=== Section Start ===
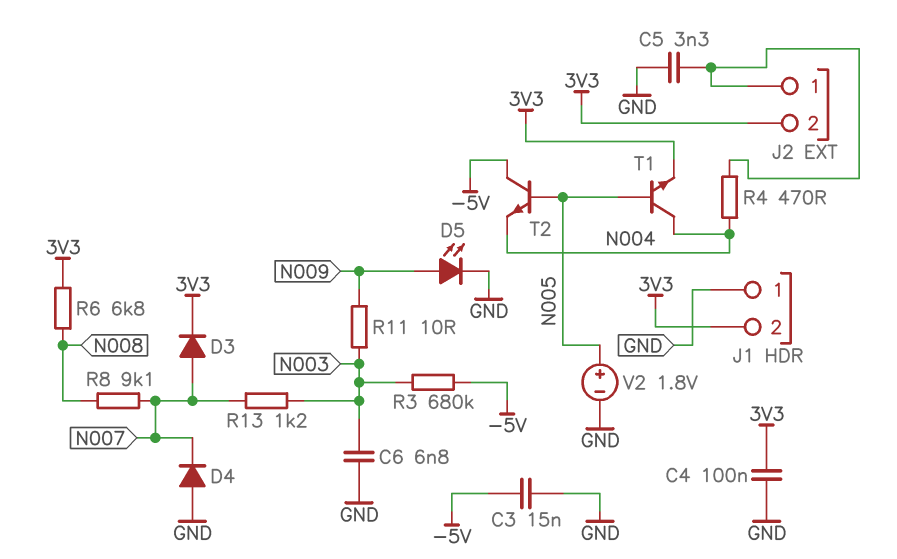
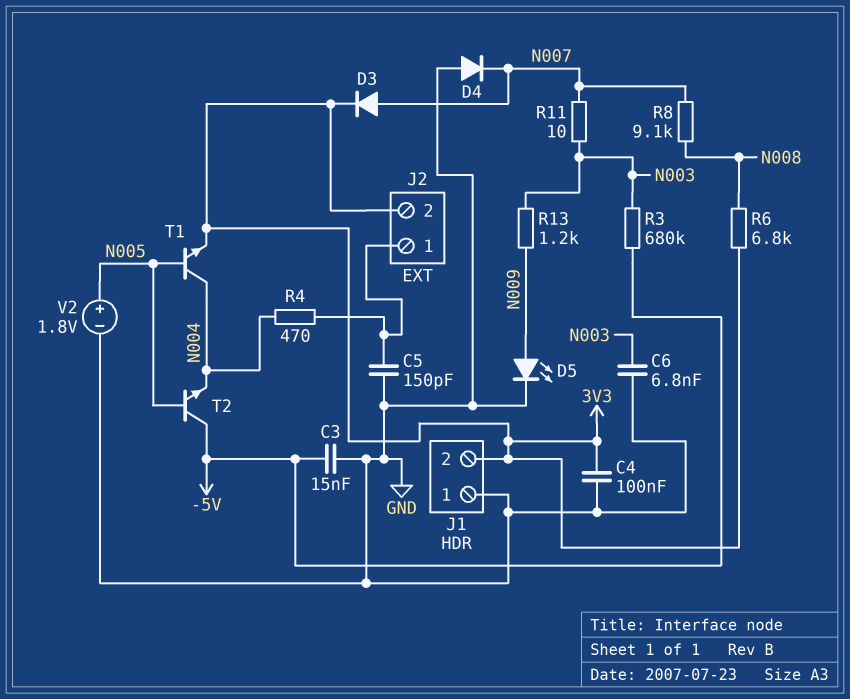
C5: 3.3nF (GND, J2/1) -> 150pF (GND, J2/1)
R11: 10 (N003, N009) -> 10 (N003, N007)
R13: 1.2k (N003, N007) -> 1.2k (N003, N009)

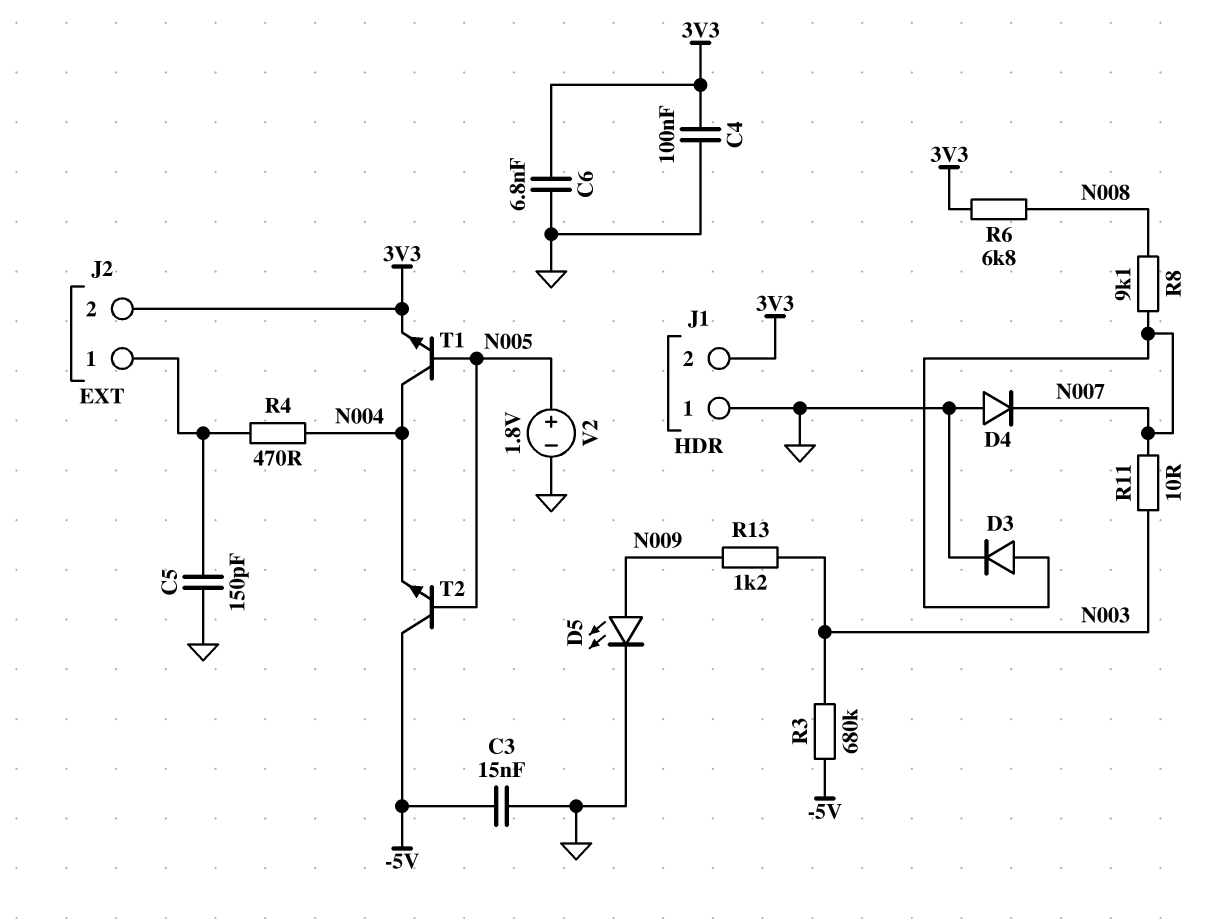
C6: 6.8nF (GND, N003) -> 6.8nF (3V3, GND)
D3: diode (A N007, K 3V3) -> diode (A N007, K GND)

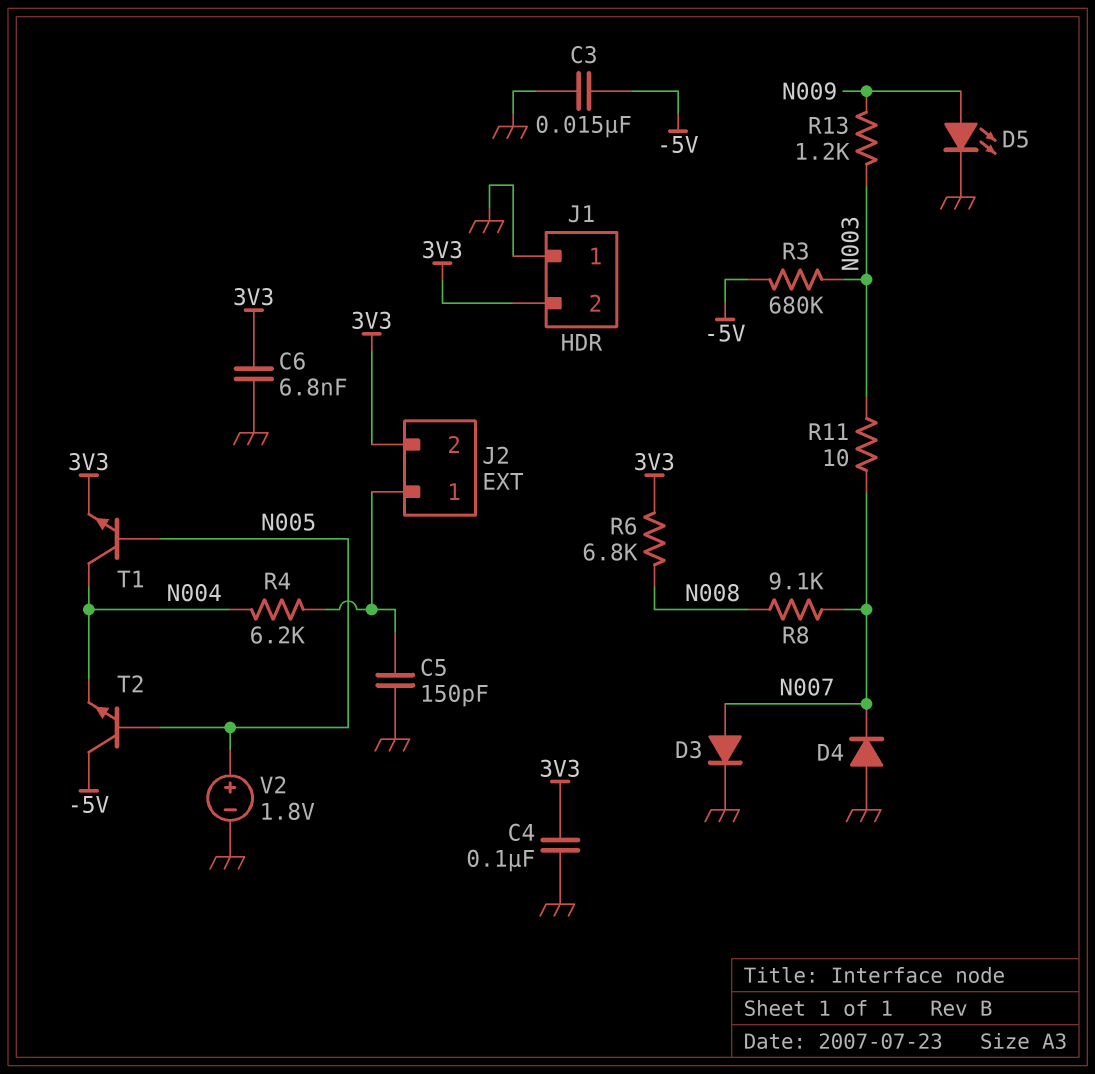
R4: 470 (J2/1, N004) -> 6.2k (J2/1, N004)

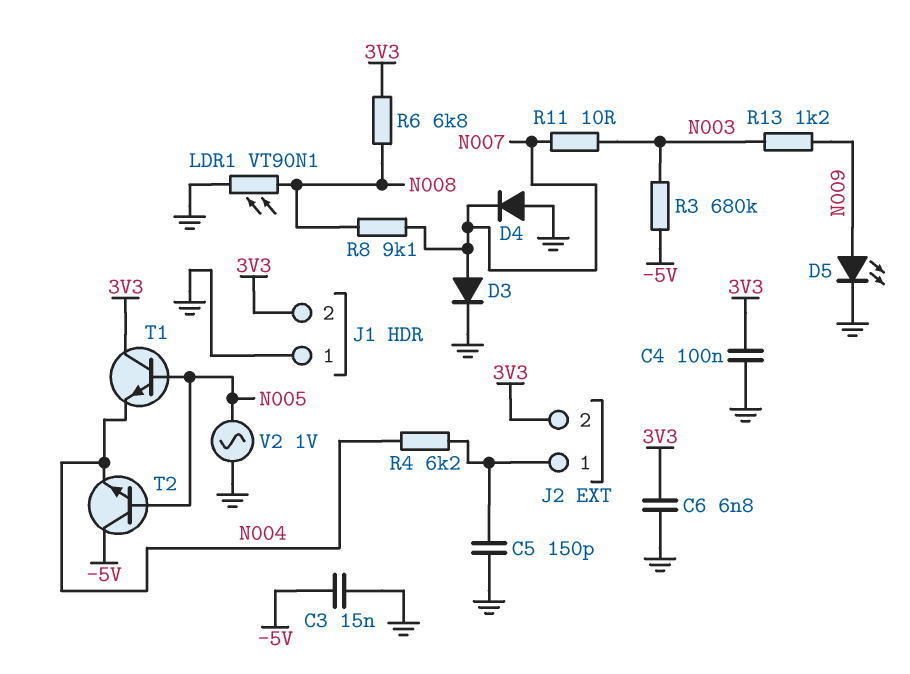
LDR1: none -> VT90N1 (GND, N008)
T1: NPN (B N005, C N004, E 3V3) -> NPN (B N005, C 3V3, E N004)
V2: 1.8V (plus N005, minus GND) -> AC 1V (GND, N005)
=== Section End ===
WHAT YOU NEED TO DO:
Pictures do not belong in the copy. Reproduce the rest of the data exactly.

RESPONSE TO THE TASK:
C5: 3.3nF (GND, J2/1) -> 150pF (GND, J2/1)
R11: 10 (N003, N009) -> 10 (N003, N007)
R13: 1.2k (N003, N007) -> 1.2k (N003, N009)

C6: 6.8nF (GND, N003) -> 6.8nF (3V3, GND)
D3: diode (A N007, K 3V3) -> diode (A N007, K GND)

R4: 470 (J2/1, N004) -> 6.2k (J2/1, N004)

LDR1: none -> VT90N1 (GND, N008)
T1: NPN (B N005, C N004, E 3V3) -> NPN (B N005, C 3V3, E N004)
V2: 1.8V (plus N005, minus GND) -> AC 1V (GND, N005)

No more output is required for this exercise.